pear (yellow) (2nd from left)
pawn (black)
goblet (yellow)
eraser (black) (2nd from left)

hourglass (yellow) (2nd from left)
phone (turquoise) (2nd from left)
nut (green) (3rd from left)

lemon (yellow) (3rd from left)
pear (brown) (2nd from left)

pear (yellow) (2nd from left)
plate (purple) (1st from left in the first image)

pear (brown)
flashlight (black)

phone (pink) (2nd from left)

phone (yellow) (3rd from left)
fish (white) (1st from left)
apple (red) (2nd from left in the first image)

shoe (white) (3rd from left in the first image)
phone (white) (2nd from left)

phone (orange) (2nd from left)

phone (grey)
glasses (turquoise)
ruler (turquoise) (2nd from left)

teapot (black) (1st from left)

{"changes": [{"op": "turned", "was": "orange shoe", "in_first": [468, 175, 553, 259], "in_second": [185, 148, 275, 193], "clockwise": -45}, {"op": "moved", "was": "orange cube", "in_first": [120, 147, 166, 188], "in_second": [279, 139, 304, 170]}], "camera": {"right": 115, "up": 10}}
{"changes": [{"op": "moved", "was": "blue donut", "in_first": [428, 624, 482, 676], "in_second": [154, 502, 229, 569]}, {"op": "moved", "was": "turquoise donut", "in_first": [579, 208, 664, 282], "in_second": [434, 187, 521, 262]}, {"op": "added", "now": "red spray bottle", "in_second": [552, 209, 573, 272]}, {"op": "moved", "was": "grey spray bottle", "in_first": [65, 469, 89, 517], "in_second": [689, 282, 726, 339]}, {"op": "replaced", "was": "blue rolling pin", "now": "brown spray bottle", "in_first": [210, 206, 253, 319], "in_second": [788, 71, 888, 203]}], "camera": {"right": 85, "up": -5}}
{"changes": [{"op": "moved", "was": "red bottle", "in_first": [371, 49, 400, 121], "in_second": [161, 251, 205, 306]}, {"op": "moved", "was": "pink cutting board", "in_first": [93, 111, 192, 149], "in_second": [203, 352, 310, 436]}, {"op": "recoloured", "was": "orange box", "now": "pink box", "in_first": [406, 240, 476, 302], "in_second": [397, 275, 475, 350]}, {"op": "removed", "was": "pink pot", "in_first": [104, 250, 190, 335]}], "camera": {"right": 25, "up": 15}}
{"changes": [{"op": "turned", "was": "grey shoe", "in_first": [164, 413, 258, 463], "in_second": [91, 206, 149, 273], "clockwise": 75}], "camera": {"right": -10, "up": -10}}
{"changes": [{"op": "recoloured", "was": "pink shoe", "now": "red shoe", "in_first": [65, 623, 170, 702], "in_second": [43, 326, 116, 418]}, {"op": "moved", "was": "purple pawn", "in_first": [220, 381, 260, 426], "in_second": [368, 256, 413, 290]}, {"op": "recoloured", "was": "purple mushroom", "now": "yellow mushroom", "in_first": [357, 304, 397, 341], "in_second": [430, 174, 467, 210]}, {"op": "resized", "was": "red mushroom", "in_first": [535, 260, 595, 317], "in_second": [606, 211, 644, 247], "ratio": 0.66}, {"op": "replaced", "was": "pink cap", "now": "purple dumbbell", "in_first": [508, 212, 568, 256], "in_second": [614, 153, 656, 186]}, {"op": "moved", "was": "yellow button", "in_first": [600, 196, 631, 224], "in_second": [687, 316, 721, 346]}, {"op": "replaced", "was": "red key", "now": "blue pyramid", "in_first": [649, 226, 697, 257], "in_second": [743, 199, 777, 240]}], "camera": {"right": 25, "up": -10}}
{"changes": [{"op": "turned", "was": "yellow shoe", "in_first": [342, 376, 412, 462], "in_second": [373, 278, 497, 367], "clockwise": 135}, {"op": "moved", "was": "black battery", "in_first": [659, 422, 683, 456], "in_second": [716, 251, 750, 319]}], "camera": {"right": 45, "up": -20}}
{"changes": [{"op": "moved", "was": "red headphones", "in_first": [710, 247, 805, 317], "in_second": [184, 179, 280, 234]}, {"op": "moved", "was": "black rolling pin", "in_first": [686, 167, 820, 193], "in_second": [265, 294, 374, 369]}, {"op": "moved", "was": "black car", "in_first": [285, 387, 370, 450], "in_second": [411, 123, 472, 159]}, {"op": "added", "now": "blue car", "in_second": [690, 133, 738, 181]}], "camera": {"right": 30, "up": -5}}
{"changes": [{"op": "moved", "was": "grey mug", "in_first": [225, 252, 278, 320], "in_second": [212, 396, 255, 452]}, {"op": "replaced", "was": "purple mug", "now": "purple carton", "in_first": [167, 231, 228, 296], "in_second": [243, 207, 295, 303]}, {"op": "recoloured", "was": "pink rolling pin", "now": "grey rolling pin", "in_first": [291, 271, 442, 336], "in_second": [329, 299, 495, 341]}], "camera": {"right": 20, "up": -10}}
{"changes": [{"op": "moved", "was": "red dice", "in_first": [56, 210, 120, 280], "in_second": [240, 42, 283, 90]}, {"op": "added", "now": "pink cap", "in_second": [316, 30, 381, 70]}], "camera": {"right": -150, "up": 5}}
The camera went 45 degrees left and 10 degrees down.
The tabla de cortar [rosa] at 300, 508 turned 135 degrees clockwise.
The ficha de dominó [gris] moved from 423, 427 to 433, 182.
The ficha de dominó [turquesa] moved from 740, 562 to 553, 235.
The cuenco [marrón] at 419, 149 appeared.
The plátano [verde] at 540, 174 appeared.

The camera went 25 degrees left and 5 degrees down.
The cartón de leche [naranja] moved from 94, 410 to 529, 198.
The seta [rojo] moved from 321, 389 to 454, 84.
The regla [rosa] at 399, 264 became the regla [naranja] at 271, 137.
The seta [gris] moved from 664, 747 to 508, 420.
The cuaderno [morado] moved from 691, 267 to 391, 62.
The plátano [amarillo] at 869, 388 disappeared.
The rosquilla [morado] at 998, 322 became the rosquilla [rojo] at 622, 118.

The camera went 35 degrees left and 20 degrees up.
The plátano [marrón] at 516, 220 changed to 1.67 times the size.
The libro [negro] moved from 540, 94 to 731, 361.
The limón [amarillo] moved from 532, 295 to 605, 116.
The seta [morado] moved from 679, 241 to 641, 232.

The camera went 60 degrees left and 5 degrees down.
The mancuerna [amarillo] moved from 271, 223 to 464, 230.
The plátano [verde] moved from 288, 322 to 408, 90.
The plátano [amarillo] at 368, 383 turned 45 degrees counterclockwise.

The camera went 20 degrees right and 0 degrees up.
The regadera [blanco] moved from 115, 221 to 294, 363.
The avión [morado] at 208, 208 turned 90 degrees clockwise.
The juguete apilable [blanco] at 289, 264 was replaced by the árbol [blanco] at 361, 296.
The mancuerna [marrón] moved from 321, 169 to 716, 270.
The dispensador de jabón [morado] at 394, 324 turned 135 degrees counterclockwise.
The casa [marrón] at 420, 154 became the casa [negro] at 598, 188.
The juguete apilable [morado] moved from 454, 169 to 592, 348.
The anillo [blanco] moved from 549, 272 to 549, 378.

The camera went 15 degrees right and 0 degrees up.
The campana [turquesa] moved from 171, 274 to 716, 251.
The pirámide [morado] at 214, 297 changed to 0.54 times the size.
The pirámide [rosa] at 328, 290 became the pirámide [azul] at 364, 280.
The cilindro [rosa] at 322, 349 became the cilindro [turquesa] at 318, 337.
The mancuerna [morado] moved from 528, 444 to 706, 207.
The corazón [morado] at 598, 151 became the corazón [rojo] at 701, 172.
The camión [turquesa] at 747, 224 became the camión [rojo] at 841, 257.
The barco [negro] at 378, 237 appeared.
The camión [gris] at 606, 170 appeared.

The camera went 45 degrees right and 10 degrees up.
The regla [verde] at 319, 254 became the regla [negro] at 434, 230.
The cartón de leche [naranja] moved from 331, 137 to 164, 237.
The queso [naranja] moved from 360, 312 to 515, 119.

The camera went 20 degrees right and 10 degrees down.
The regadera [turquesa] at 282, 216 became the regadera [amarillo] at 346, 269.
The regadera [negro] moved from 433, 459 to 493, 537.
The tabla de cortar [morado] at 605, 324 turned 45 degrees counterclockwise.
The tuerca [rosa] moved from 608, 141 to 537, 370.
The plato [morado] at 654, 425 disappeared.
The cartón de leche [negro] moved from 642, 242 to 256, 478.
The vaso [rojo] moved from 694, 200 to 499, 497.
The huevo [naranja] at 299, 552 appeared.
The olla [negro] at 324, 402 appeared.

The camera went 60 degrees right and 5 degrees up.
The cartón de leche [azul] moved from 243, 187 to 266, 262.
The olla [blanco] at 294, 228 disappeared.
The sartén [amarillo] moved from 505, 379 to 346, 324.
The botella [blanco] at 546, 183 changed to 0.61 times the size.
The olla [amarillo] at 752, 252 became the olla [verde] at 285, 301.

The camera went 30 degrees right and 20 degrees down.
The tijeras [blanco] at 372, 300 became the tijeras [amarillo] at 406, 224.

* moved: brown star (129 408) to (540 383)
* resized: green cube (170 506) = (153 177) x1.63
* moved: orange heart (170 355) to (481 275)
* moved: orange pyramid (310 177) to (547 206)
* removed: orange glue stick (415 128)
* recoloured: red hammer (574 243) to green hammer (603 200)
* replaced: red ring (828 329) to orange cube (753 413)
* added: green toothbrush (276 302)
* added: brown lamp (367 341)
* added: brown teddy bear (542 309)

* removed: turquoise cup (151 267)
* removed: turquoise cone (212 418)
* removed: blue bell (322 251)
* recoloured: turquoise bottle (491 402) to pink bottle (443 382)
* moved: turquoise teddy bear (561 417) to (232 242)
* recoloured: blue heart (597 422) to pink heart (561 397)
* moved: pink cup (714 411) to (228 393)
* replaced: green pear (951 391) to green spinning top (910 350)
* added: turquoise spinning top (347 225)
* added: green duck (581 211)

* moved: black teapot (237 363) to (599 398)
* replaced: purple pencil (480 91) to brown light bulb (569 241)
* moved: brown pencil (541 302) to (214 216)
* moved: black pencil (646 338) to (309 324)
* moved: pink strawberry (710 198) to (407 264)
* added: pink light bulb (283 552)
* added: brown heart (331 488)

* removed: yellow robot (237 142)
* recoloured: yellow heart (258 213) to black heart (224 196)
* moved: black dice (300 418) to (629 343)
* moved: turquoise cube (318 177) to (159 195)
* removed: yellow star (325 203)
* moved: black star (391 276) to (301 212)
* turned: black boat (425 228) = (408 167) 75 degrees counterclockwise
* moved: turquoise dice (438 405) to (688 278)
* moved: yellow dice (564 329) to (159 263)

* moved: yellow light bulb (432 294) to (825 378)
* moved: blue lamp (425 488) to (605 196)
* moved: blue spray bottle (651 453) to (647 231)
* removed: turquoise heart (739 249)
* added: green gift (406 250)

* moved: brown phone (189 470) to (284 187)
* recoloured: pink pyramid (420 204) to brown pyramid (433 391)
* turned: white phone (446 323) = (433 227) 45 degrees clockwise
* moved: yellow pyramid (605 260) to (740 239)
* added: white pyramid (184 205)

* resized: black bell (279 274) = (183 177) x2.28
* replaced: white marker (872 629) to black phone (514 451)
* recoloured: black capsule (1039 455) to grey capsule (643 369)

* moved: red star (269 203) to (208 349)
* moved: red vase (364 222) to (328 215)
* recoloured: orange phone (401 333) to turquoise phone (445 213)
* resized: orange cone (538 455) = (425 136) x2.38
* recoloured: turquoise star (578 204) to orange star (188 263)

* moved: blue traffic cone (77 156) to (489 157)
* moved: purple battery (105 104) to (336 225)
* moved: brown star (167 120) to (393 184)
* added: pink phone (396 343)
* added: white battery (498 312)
========
# Task description:
From the material above, please return each line containing "ficha".

# Answer below:
The ficha de dominó [gris] moved from 423, 427 to 433, 182.
The ficha de dominó [turquesa] moved from 740, 562 to 553, 235.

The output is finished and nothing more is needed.